Supplied entries Start Marker
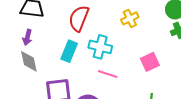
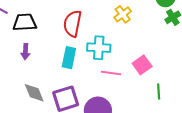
gray diamond: (29, 61) -> (34, 93), moved
pink square: (150, 62) -> (142, 65), moved

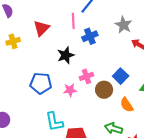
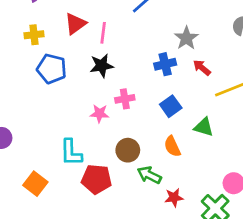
pink line: (73, 21) -> (103, 33), moved
blue cross: (90, 36) -> (165, 64), moved
blue pentagon: (41, 83) -> (52, 69), moved
brown circle: (104, 90) -> (128, 150), moved

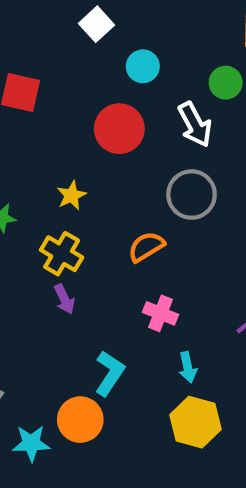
Supplied entries End Marker
## Task directions
Only the lines from the one containing "blue pentagon: (41, 83) -> (52, 69), moved" through the end of the data above are to be output, exactly and without pictures.

## Task result
blue pentagon: (41, 83) -> (52, 69), moved
brown circle: (104, 90) -> (128, 150), moved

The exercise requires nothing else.